- Problem
Look for the line with "JP2 pin 2: AUX -> AUX2"; please transcribe it and every later line in the entries exactly, up to the end, leaving pictures out.

- Stored records
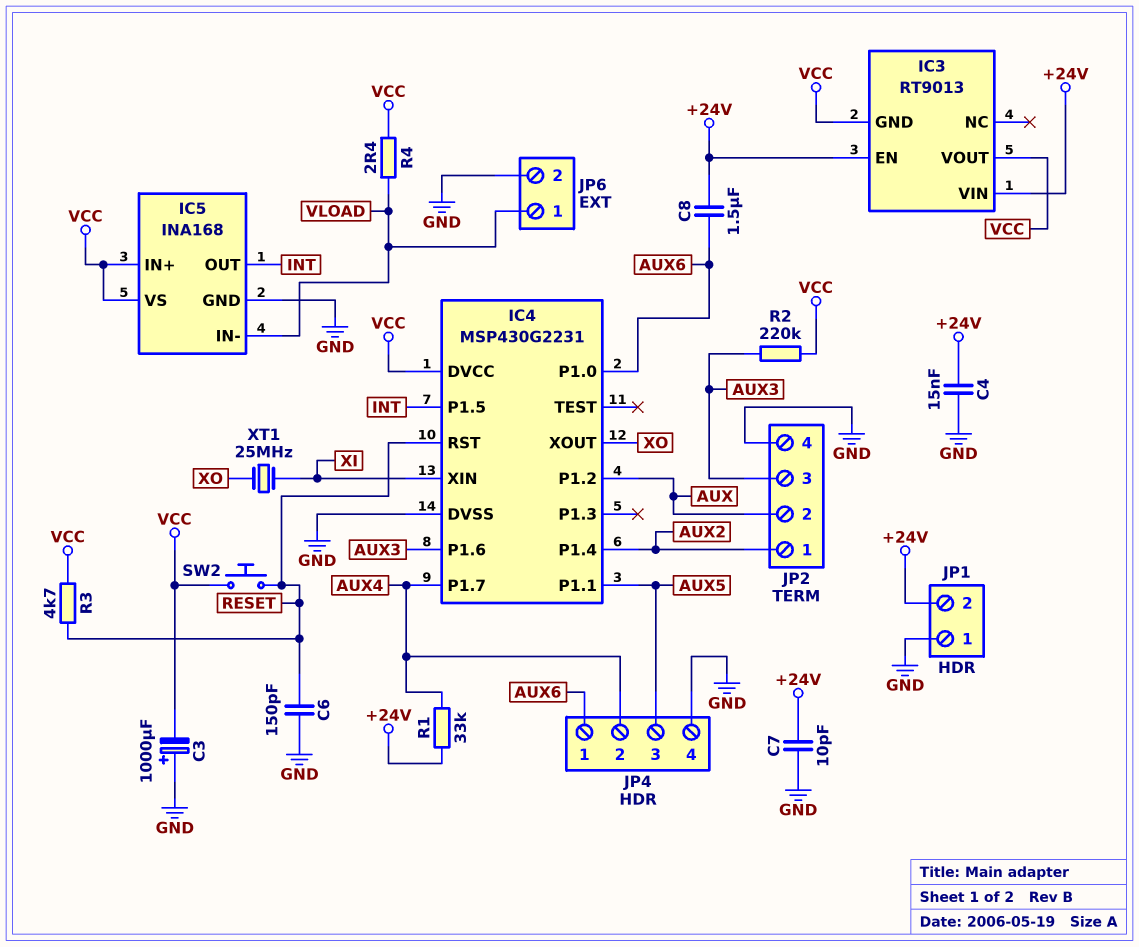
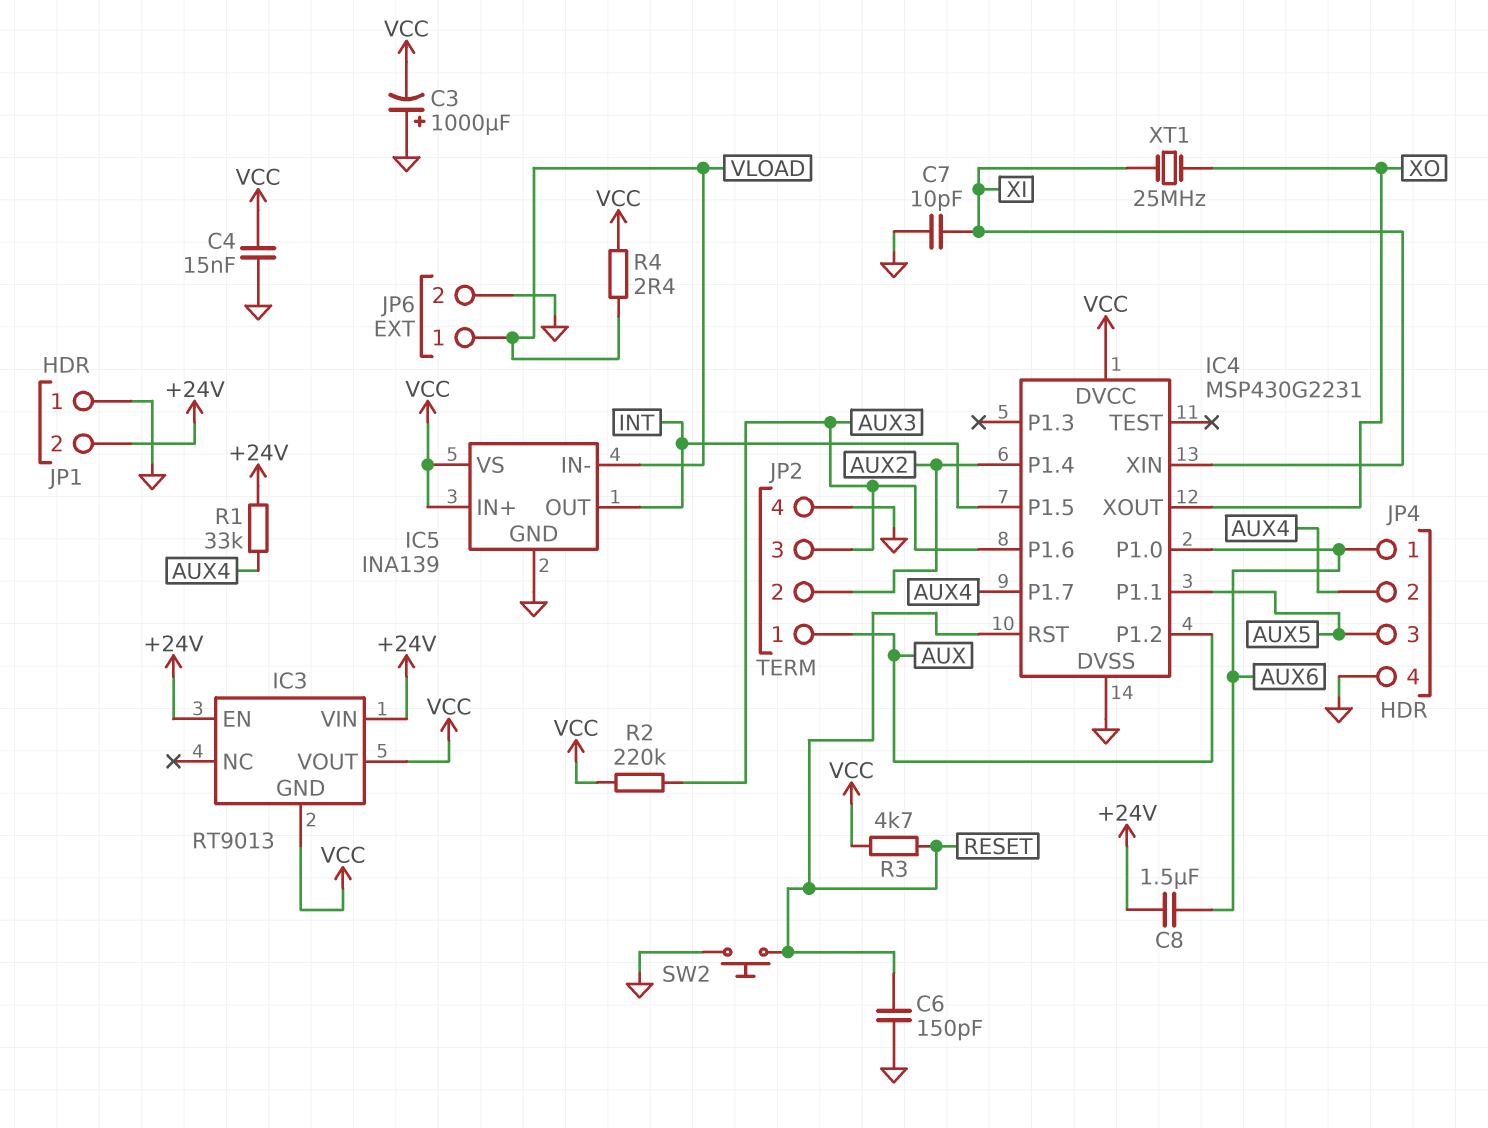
C4: 15nF (+24V, GND) -> 15nF (GND, VCC)
C7: 10pF (+24V, GND) -> 10pF (GND, XI)
IC5: INA168 -> INA139
JP2 pin 1: AUX2 -> AUX
JP2 pin 2: AUX -> AUX2
SW2: button (RESET, VCC) -> button (GND, RESET)

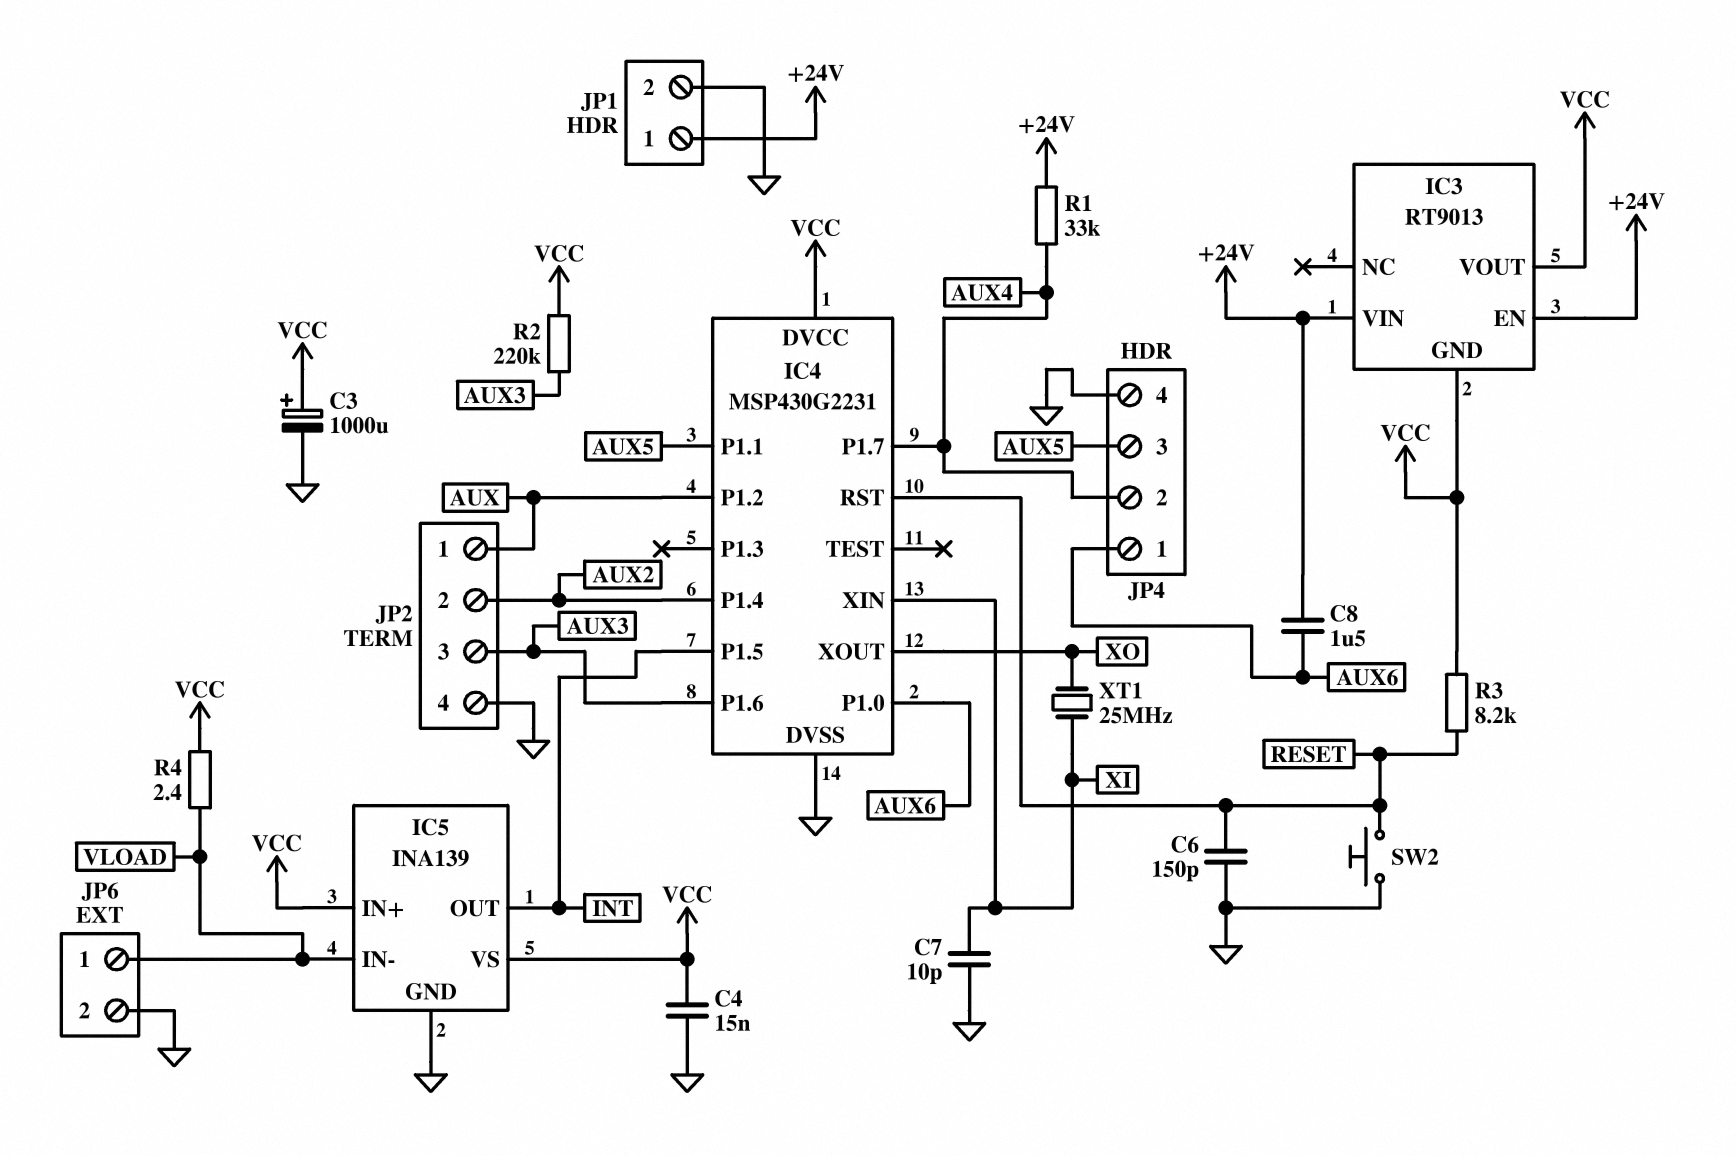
C3: 1000uF (plus GND, minus VCC) -> 1000uF (plus VCC, minus GND)
JP1 pin 1: GND -> +24V
JP1 pin 2: +24V -> GND
R3: 4.7k (RESET, VCC) -> 8.2k (RESET, VCC)

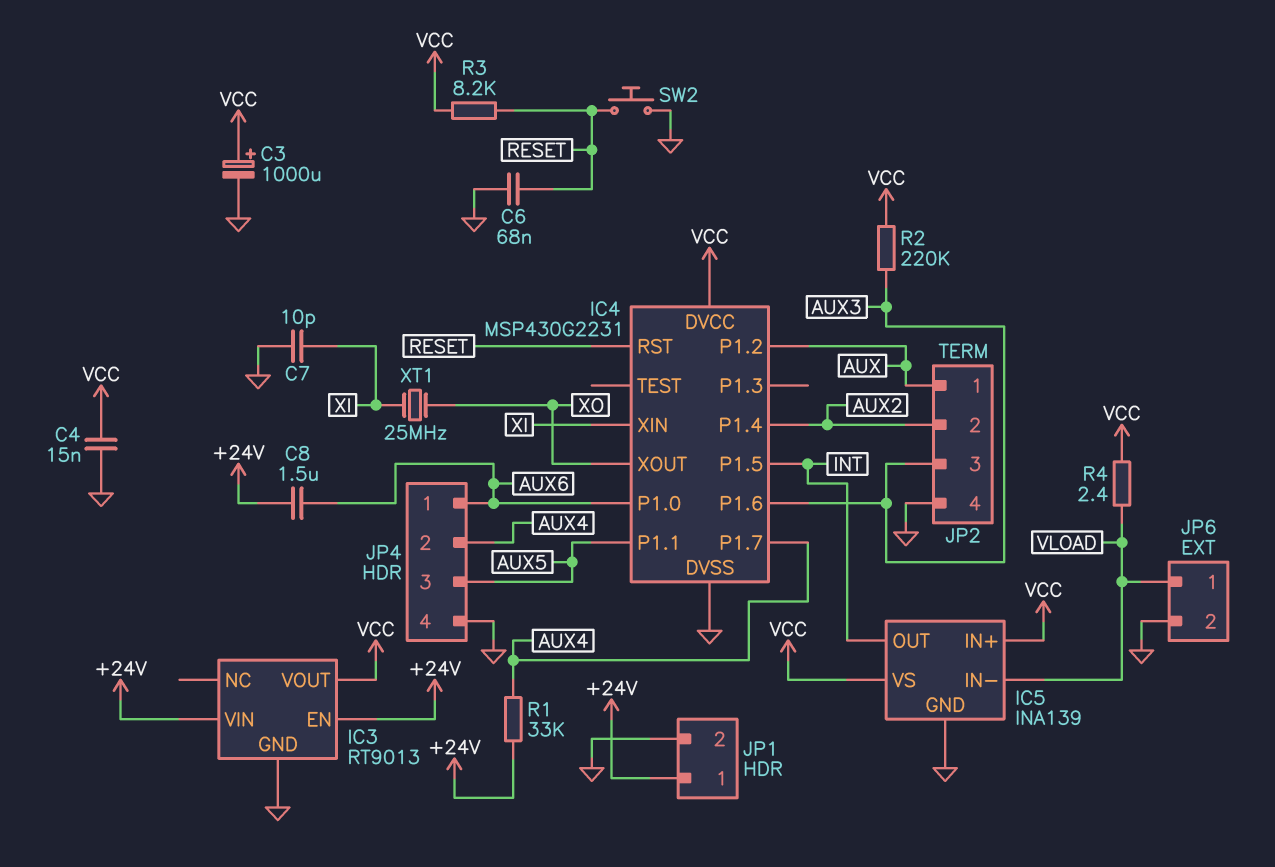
C6: 150pF (GND, RESET) -> 68nF (GND, RESET)
IC3 pin GND: VCC -> GND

- Result for this task
JP2 pin 2: AUX -> AUX2
SW2: button (RESET, VCC) -> button (GND, RESET)

C3: 1000uF (plus GND, minus VCC) -> 1000uF (plus VCC, minus GND)
JP1 pin 1: GND -> +24V
JP1 pin 2: +24V -> GND
R3: 4.7k (RESET, VCC) -> 8.2k (RESET, VCC)

C6: 150pF (GND, RESET) -> 68nF (GND, RESET)
IC3 pin GND: VCC -> GND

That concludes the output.